A block of data:
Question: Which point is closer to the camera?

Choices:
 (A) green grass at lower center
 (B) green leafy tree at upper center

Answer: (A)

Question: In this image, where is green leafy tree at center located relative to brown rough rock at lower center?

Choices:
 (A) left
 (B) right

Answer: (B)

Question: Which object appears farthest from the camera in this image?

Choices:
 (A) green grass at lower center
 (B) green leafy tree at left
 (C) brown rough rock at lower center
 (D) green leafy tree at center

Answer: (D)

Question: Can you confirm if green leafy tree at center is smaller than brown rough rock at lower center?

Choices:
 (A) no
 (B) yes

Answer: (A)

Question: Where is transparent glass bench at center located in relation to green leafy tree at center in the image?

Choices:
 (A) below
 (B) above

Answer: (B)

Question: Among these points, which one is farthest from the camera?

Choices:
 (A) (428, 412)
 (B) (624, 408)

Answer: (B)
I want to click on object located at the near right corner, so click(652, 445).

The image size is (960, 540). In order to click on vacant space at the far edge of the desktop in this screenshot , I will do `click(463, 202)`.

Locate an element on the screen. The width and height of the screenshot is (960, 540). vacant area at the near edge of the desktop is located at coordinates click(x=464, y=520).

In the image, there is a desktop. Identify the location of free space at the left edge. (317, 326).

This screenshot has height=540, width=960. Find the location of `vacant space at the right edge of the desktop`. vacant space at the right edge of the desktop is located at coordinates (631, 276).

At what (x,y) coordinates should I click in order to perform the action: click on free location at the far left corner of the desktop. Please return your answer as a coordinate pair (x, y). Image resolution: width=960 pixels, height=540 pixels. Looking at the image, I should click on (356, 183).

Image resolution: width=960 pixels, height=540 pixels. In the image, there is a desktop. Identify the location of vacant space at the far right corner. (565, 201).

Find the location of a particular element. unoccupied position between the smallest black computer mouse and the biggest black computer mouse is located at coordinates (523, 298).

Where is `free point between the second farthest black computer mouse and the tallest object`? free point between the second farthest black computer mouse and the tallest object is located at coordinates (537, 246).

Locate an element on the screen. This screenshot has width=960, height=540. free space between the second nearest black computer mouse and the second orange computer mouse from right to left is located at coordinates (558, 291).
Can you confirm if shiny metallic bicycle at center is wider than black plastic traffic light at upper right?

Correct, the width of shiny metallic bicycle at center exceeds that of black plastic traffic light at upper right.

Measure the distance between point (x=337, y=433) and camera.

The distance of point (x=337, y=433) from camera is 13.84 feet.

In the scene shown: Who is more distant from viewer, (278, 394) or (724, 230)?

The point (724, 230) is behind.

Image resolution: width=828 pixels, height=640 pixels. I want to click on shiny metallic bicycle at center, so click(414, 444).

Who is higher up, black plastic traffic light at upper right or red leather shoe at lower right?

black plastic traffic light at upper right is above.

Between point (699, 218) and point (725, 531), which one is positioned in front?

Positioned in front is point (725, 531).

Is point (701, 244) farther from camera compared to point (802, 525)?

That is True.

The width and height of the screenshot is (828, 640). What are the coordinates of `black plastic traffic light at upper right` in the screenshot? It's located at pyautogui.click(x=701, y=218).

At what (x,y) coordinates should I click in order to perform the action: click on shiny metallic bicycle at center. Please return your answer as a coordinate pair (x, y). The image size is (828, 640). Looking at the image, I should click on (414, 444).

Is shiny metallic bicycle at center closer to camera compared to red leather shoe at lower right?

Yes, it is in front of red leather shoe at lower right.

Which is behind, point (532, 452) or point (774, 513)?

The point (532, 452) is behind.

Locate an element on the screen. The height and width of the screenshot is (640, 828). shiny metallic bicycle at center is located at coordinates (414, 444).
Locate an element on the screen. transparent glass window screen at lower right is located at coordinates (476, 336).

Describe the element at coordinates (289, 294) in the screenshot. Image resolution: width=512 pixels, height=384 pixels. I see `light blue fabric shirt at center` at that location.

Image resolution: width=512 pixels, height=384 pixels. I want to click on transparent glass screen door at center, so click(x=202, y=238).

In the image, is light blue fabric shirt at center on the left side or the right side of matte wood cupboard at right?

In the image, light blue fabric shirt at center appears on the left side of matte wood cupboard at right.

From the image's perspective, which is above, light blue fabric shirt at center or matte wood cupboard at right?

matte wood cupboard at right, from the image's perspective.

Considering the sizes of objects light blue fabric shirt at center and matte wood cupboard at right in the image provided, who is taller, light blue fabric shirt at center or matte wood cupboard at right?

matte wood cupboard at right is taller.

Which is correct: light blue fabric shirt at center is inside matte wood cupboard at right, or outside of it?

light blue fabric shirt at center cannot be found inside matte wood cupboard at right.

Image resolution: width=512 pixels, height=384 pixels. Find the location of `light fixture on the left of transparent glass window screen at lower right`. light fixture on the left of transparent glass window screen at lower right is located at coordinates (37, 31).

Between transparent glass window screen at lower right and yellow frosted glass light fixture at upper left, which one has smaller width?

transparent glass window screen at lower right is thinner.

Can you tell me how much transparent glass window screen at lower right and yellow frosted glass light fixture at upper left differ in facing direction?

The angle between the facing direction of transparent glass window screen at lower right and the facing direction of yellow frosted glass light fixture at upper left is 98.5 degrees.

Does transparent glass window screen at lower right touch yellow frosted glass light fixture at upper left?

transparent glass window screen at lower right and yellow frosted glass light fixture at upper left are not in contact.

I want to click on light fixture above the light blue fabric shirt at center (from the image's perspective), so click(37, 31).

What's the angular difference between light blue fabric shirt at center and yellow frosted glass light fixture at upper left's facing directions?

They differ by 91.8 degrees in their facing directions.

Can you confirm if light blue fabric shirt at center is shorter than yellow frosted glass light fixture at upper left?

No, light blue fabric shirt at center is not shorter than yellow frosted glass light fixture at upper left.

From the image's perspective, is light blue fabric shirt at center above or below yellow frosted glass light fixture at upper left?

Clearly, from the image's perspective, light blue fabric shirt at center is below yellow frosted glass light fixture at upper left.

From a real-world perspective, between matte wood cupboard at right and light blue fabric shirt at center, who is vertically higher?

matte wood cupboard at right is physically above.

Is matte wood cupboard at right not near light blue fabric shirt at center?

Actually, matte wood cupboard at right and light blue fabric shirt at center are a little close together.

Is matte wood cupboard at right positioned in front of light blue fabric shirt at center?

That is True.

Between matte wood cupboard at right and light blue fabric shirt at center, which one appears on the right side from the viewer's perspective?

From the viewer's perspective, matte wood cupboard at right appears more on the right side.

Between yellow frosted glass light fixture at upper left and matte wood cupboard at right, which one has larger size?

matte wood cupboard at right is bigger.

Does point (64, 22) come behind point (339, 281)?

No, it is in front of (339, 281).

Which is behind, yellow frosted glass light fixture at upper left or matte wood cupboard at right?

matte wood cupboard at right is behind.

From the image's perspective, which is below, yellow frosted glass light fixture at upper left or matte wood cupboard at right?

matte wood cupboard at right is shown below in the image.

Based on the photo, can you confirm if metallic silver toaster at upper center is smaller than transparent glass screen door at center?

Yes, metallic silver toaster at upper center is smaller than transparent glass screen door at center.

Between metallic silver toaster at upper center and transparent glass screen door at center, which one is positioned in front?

• **Directions for this task**: Reproduce every one of the lines above word for word, with nothing changed, added, or left out.

• **Solution for this exercise**:
Question: Which point is closer to the camera?

Choices:
 (A) green grass at lower center
 (B) green leafy tree at upper center

Answer: (A)

Question: In this image, where is green leafy tree at center located relative to brown rough rock at lower center?

Choices:
 (A) left
 (B) right

Answer: (B)

Question: Which object appears farthest from the camera in this image?

Choices:
 (A) green grass at lower center
 (B) green leafy tree at left
 (C) brown rough rock at lower center
 (D) green leafy tree at center

Answer: (D)

Question: Can you confirm if green leafy tree at center is smaller than brown rough rock at lower center?

Choices:
 (A) no
 (B) yes

Answer: (A)

Question: Where is transparent glass bench at center located in relation to green leafy tree at center in the image?

Choices:
 (A) below
 (B) above

Answer: (B)

Question: Among these points, which one is farthest from the camera?

Choices:
 (A) (428, 412)
 (B) (624, 408)

Answer: (B)
I want to click on object located at the near right corner, so click(652, 445).

The image size is (960, 540). In order to click on vacant space at the far edge of the desktop in this screenshot , I will do `click(463, 202)`.

Locate an element on the screen. The width and height of the screenshot is (960, 540). vacant area at the near edge of the desktop is located at coordinates click(x=464, y=520).

In the image, there is a desktop. Identify the location of free space at the left edge. (317, 326).

This screenshot has height=540, width=960. Find the location of `vacant space at the right edge of the desktop`. vacant space at the right edge of the desktop is located at coordinates (631, 276).

At what (x,y) coordinates should I click in order to perform the action: click on free location at the far left corner of the desktop. Please return your answer as a coordinate pair (x, y). Image resolution: width=960 pixels, height=540 pixels. Looking at the image, I should click on (356, 183).

Image resolution: width=960 pixels, height=540 pixels. In the image, there is a desktop. Identify the location of vacant space at the far right corner. (565, 201).

Find the location of a particular element. unoccupied position between the smallest black computer mouse and the biggest black computer mouse is located at coordinates (523, 298).

Where is `free point between the second farthest black computer mouse and the tallest object`? free point between the second farthest black computer mouse and the tallest object is located at coordinates (537, 246).

Locate an element on the screen. This screenshot has width=960, height=540. free space between the second nearest black computer mouse and the second orange computer mouse from right to left is located at coordinates (558, 291).
Can you confirm if shiny metallic bicycle at center is wider than black plastic traffic light at upper right?

Correct, the width of shiny metallic bicycle at center exceeds that of black plastic traffic light at upper right.

Measure the distance between point (x=337, y=433) and camera.

The distance of point (x=337, y=433) from camera is 13.84 feet.

In the scene shown: Who is more distant from viewer, (278, 394) or (724, 230)?

The point (724, 230) is behind.

Image resolution: width=828 pixels, height=640 pixels. I want to click on shiny metallic bicycle at center, so click(414, 444).

Who is higher up, black plastic traffic light at upper right or red leather shoe at lower right?

black plastic traffic light at upper right is above.

Between point (699, 218) and point (725, 531), which one is positioned in front?

Positioned in front is point (725, 531).

Is point (701, 244) farther from camera compared to point (802, 525)?

That is True.

The width and height of the screenshot is (828, 640). What are the coordinates of `black plastic traffic light at upper right` in the screenshot? It's located at pyautogui.click(x=701, y=218).

At what (x,y) coordinates should I click in order to perform the action: click on shiny metallic bicycle at center. Please return your answer as a coordinate pair (x, y). The image size is (828, 640). Looking at the image, I should click on (414, 444).

Is shiny metallic bicycle at center closer to camera compared to red leather shoe at lower right?

Yes, it is in front of red leather shoe at lower right.

Which is behind, point (532, 452) or point (774, 513)?

The point (532, 452) is behind.

Locate an element on the screen. The height and width of the screenshot is (640, 828). shiny metallic bicycle at center is located at coordinates (414, 444).
Locate an element on the screen. transparent glass window screen at lower right is located at coordinates (476, 336).

Describe the element at coordinates (289, 294) in the screenshot. Image resolution: width=512 pixels, height=384 pixels. I see `light blue fabric shirt at center` at that location.

Image resolution: width=512 pixels, height=384 pixels. I want to click on transparent glass screen door at center, so click(x=202, y=238).

In the image, is light blue fabric shirt at center on the left side or the right side of matte wood cupboard at right?

In the image, light blue fabric shirt at center appears on the left side of matte wood cupboard at right.

From the image's perspective, which is above, light blue fabric shirt at center or matte wood cupboard at right?

matte wood cupboard at right, from the image's perspective.

Considering the sizes of objects light blue fabric shirt at center and matte wood cupboard at right in the image provided, who is taller, light blue fabric shirt at center or matte wood cupboard at right?

matte wood cupboard at right is taller.

Which is correct: light blue fabric shirt at center is inside matte wood cupboard at right, or outside of it?

light blue fabric shirt at center cannot be found inside matte wood cupboard at right.

Image resolution: width=512 pixels, height=384 pixels. Find the location of `light fixture on the left of transparent glass window screen at lower right`. light fixture on the left of transparent glass window screen at lower right is located at coordinates (37, 31).

Between transparent glass window screen at lower right and yellow frosted glass light fixture at upper left, which one has smaller width?

transparent glass window screen at lower right is thinner.

Can you tell me how much transparent glass window screen at lower right and yellow frosted glass light fixture at upper left differ in facing direction?

The angle between the facing direction of transparent glass window screen at lower right and the facing direction of yellow frosted glass light fixture at upper left is 98.5 degrees.

Does transparent glass window screen at lower right touch yellow frosted glass light fixture at upper left?

transparent glass window screen at lower right and yellow frosted glass light fixture at upper left are not in contact.

I want to click on light fixture above the light blue fabric shirt at center (from the image's perspective), so click(37, 31).

What's the angular difference between light blue fabric shirt at center and yellow frosted glass light fixture at upper left's facing directions?

They differ by 91.8 degrees in their facing directions.

Can you confirm if light blue fabric shirt at center is shorter than yellow frosted glass light fixture at upper left?

No, light blue fabric shirt at center is not shorter than yellow frosted glass light fixture at upper left.

From the image's perspective, is light blue fabric shirt at center above or below yellow frosted glass light fixture at upper left?

Clearly, from the image's perspective, light blue fabric shirt at center is below yellow frosted glass light fixture at upper left.

From a real-world perspective, between matte wood cupboard at right and light blue fabric shirt at center, who is vertically higher?

matte wood cupboard at right is physically above.

Is matte wood cupboard at right not near light blue fabric shirt at center?

Actually, matte wood cupboard at right and light blue fabric shirt at center are a little close together.

Is matte wood cupboard at right positioned in front of light blue fabric shirt at center?

That is True.

Between matte wood cupboard at right and light blue fabric shirt at center, which one appears on the right side from the viewer's perspective?

From the viewer's perspective, matte wood cupboard at right appears more on the right side.

Between yellow frosted glass light fixture at upper left and matte wood cupboard at right, which one has larger size?

matte wood cupboard at right is bigger.

Does point (64, 22) come behind point (339, 281)?

No, it is in front of (339, 281).

Which is behind, yellow frosted glass light fixture at upper left or matte wood cupboard at right?

matte wood cupboard at right is behind.

From the image's perspective, which is below, yellow frosted glass light fixture at upper left or matte wood cupboard at right?

matte wood cupboard at right is shown below in the image.

Based on the photo, can you confirm if metallic silver toaster at upper center is smaller than transparent glass screen door at center?

Yes, metallic silver toaster at upper center is smaller than transparent glass screen door at center.

Between metallic silver toaster at upper center and transparent glass screen door at center, which one is positioned in front?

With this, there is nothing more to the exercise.